_Problem description_. Reproduce the whole listing exactly and let no picture into the copy.

_Provided information_.
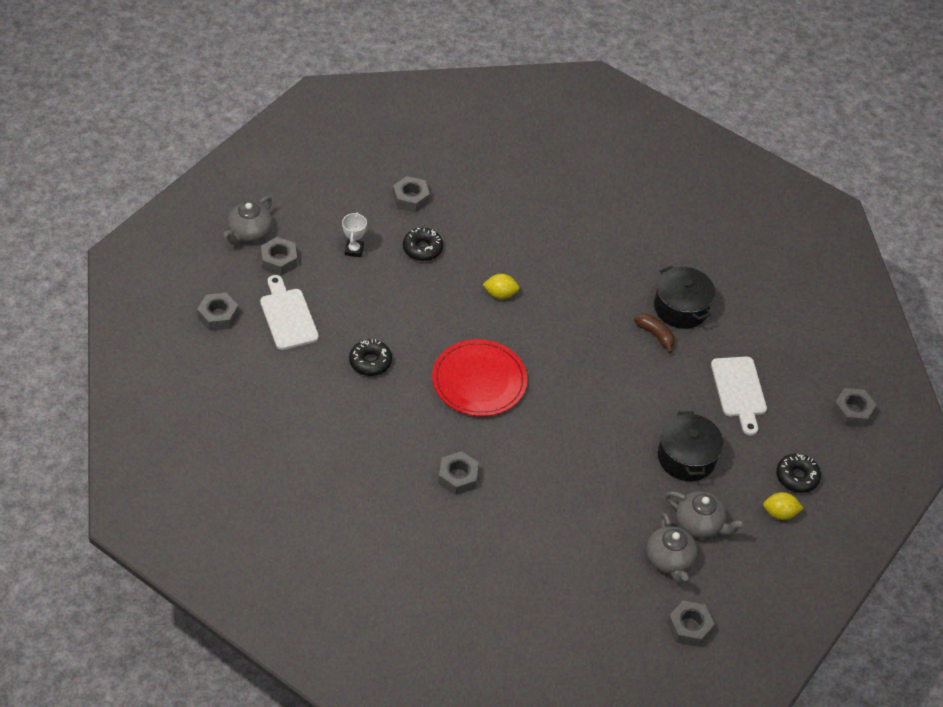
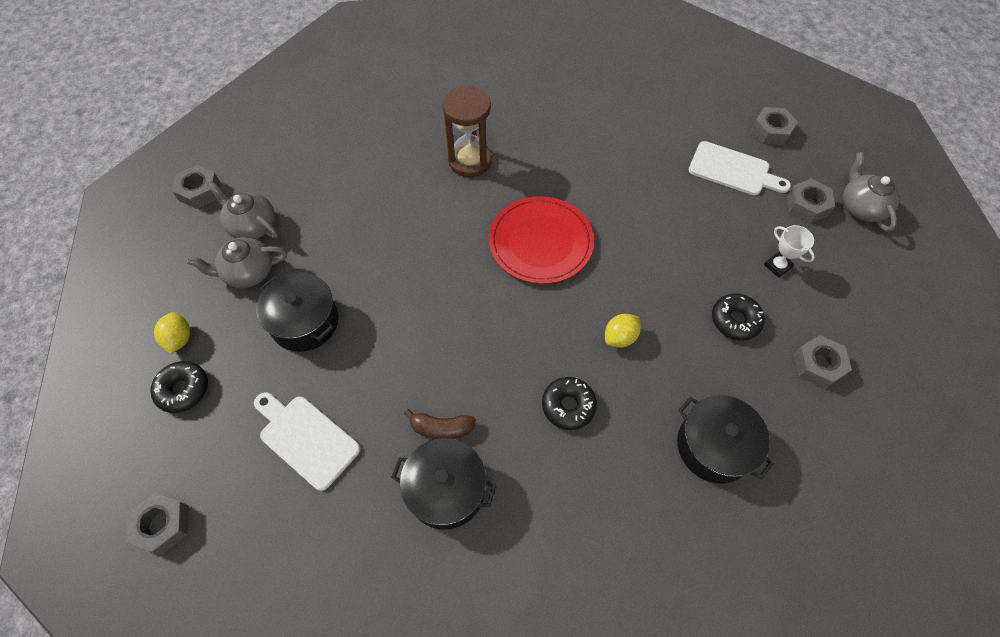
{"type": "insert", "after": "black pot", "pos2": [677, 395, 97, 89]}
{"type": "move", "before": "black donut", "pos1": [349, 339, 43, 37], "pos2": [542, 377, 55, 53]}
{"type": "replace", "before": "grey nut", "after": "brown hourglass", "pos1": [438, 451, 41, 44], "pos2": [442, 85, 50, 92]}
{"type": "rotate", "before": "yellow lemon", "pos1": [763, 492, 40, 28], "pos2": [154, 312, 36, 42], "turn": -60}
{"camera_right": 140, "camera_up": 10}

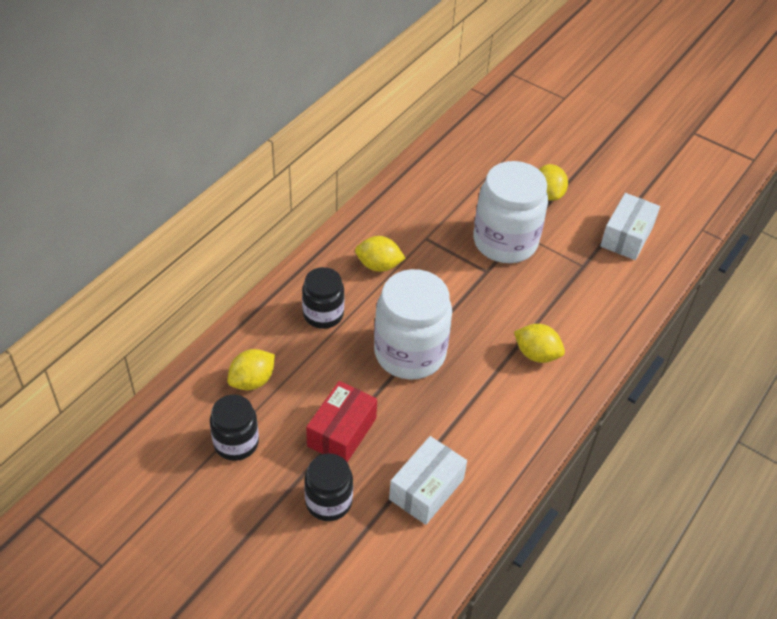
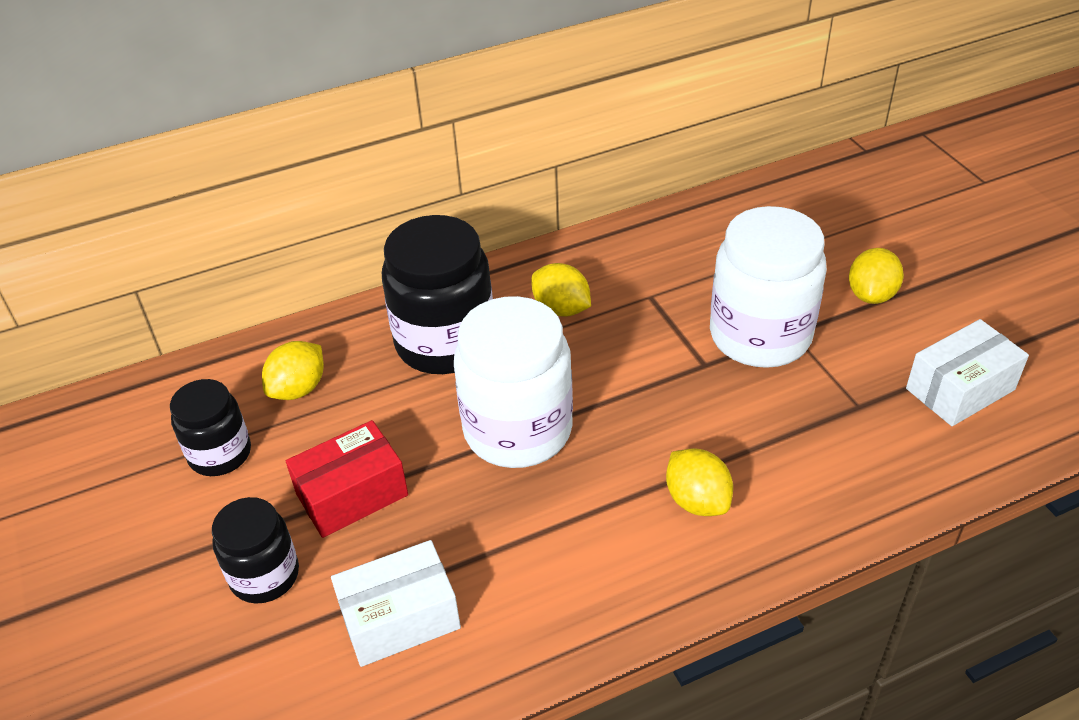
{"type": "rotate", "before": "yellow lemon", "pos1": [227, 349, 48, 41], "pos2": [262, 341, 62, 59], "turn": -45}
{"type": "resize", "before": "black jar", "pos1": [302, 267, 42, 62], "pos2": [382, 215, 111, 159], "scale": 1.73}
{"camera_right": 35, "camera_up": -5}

_Result of the task_.
{"type": "insert", "after": "black pot", "pos2": [677, 395, 97, 89]}
{"type": "move", "before": "black donut", "pos1": [349, 339, 43, 37], "pos2": [542, 377, 55, 53]}
{"type": "replace", "before": "grey nut", "after": "brown hourglass", "pos1": [438, 451, 41, 44], "pos2": [442, 85, 50, 92]}
{"type": "rotate", "before": "yellow lemon", "pos1": [763, 492, 40, 28], "pos2": [154, 312, 36, 42], "turn": -60}
{"camera_right": 140, "camera_up": 10}

{"type": "rotate", "before": "yellow lemon", "pos1": [227, 349, 48, 41], "pos2": [262, 341, 62, 59], "turn": -45}
{"type": "resize", "before": "black jar", "pos1": [302, 267, 42, 62], "pos2": [382, 215, 111, 159], "scale": 1.73}
{"camera_right": 35, "camera_up": -5}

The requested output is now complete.